Instruction. Print, exactly as they stand, the lines below from the one that has "pink trapezoid: (72, 122)" to the one that has "green rectangle: (21, 126)", inclusive, leaving out the pictures.

Data excerpts.
■ ■ ■

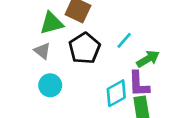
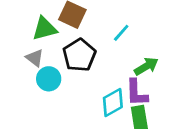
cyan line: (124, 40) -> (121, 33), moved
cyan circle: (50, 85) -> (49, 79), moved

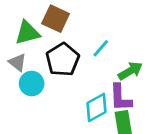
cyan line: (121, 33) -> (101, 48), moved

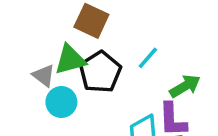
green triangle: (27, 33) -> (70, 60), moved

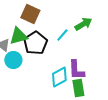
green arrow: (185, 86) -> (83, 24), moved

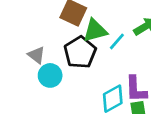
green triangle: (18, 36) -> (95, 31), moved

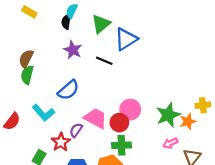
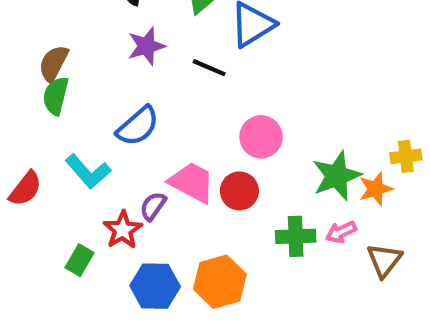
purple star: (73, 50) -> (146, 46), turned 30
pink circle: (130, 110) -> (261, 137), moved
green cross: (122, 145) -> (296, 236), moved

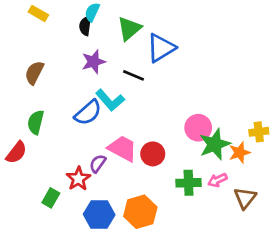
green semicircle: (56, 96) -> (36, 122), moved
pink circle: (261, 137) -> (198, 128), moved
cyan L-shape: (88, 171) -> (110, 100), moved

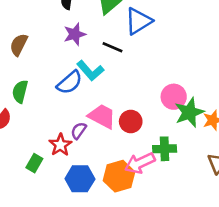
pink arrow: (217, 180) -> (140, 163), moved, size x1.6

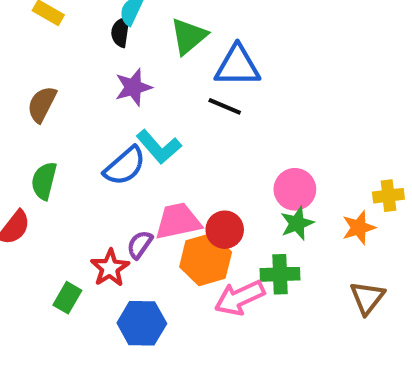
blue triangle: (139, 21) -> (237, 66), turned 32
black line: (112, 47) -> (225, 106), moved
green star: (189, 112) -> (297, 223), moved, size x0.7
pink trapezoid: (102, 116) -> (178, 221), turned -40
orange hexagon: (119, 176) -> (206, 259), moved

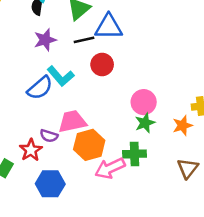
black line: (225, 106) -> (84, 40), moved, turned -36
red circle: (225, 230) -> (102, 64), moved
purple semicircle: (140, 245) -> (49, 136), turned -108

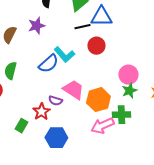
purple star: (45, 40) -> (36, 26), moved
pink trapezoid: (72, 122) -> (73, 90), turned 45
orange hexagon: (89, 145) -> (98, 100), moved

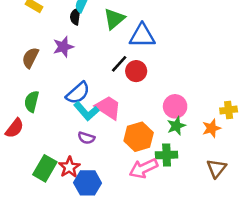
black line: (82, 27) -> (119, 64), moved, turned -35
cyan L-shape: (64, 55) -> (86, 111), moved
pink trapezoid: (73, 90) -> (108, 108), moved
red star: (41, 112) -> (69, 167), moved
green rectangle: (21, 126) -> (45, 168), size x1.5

■ ■ ■

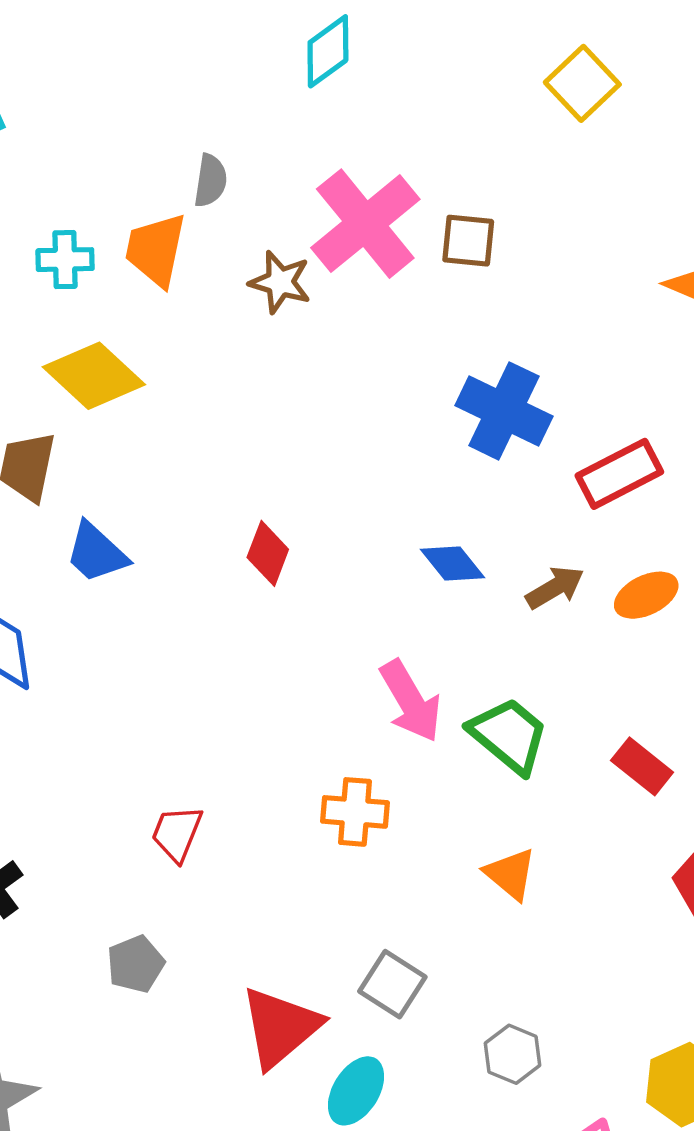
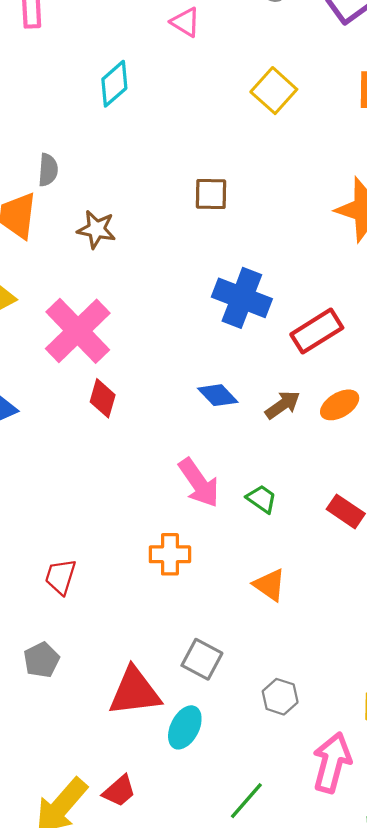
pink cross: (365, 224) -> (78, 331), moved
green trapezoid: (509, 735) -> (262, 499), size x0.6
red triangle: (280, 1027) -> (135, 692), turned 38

■ ■ ■

Response area.
pink trapezoid: (72, 122) -> (73, 90), turned 45
orange hexagon: (89, 145) -> (98, 100), moved

black line: (82, 27) -> (119, 64), moved, turned -35
cyan L-shape: (64, 55) -> (86, 111), moved
pink trapezoid: (73, 90) -> (108, 108), moved
red star: (41, 112) -> (69, 167), moved
green rectangle: (21, 126) -> (45, 168), size x1.5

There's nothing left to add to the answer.